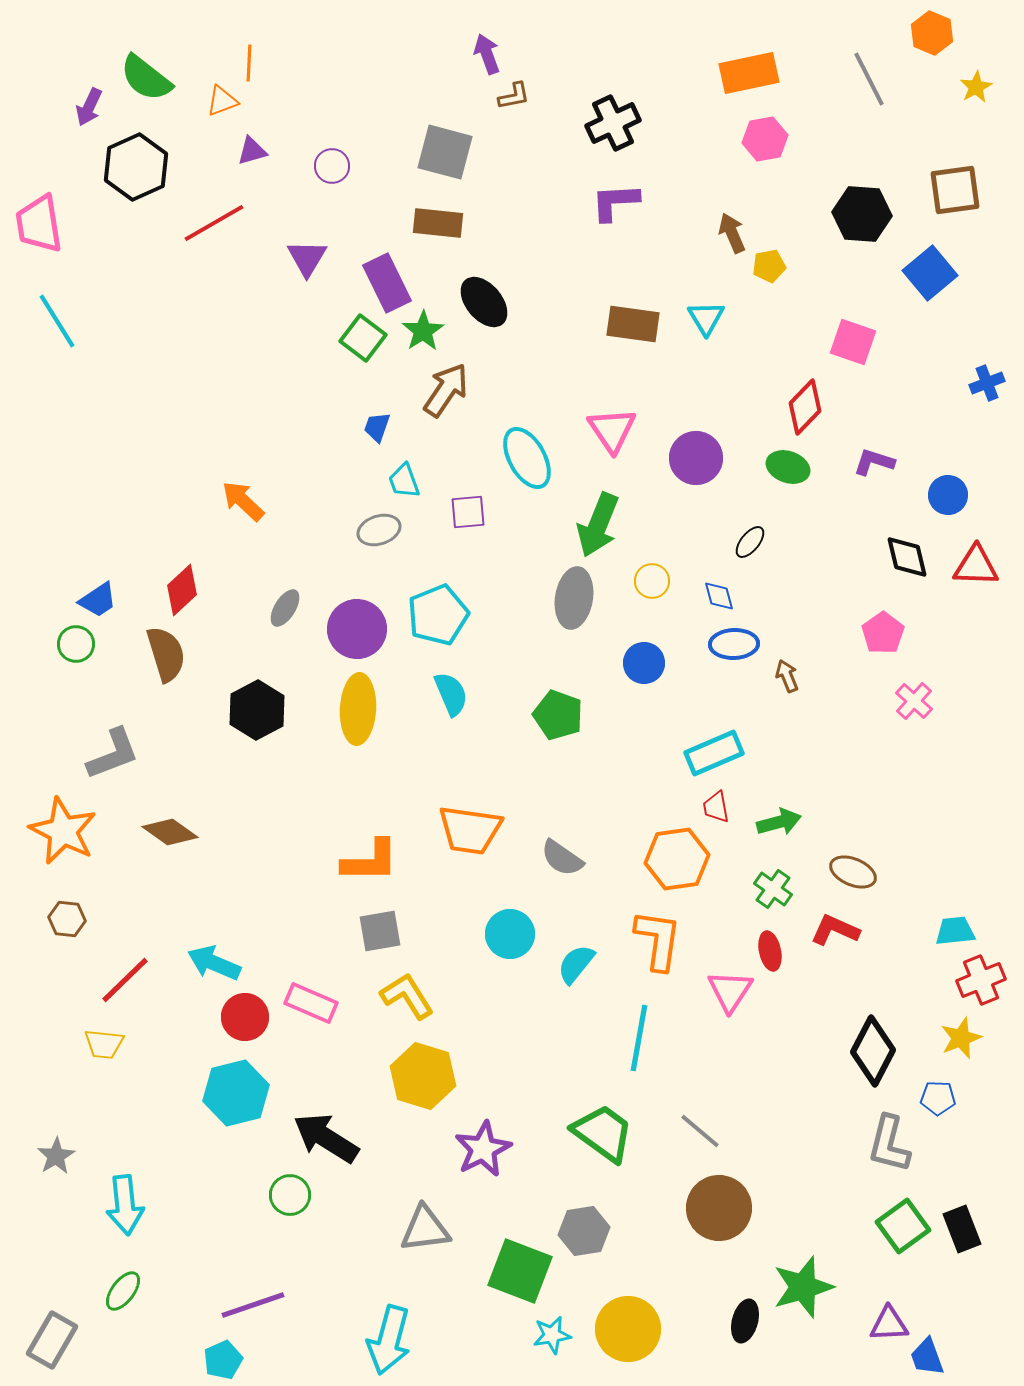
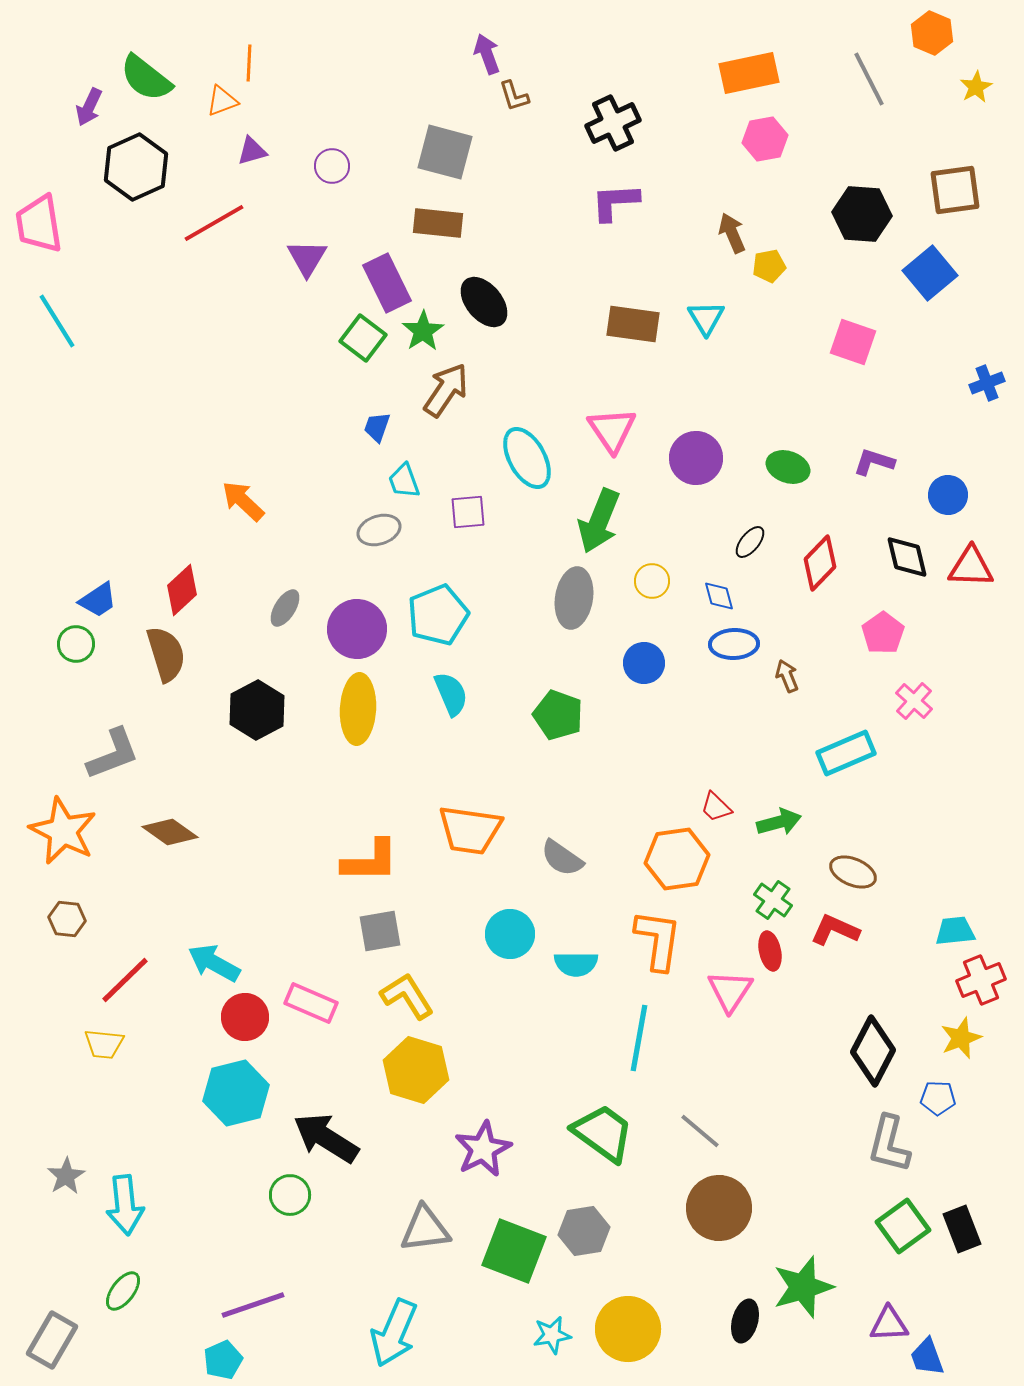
brown L-shape at (514, 96): rotated 84 degrees clockwise
red diamond at (805, 407): moved 15 px right, 156 px down
green arrow at (598, 525): moved 1 px right, 4 px up
red triangle at (976, 566): moved 5 px left, 1 px down
cyan rectangle at (714, 753): moved 132 px right
red trapezoid at (716, 807): rotated 36 degrees counterclockwise
green cross at (773, 889): moved 11 px down
cyan arrow at (214, 963): rotated 6 degrees clockwise
cyan semicircle at (576, 964): rotated 129 degrees counterclockwise
yellow hexagon at (423, 1076): moved 7 px left, 6 px up
gray star at (56, 1156): moved 10 px right, 20 px down
green square at (520, 1271): moved 6 px left, 20 px up
cyan arrow at (389, 1340): moved 5 px right, 7 px up; rotated 8 degrees clockwise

# [What you have to do]
Your answer must be an exact copy of the records, without the pictures.

# [Answer box]
brown L-shape at (514, 96): rotated 84 degrees clockwise
red diamond at (805, 407): moved 15 px right, 156 px down
green arrow at (598, 525): moved 1 px right, 4 px up
red triangle at (976, 566): moved 5 px left, 1 px down
cyan rectangle at (714, 753): moved 132 px right
red trapezoid at (716, 807): rotated 36 degrees counterclockwise
green cross at (773, 889): moved 11 px down
cyan arrow at (214, 963): rotated 6 degrees clockwise
cyan semicircle at (576, 964): rotated 129 degrees counterclockwise
yellow hexagon at (423, 1076): moved 7 px left, 6 px up
gray star at (56, 1156): moved 10 px right, 20 px down
green square at (520, 1271): moved 6 px left, 20 px up
cyan arrow at (389, 1340): moved 5 px right, 7 px up; rotated 8 degrees clockwise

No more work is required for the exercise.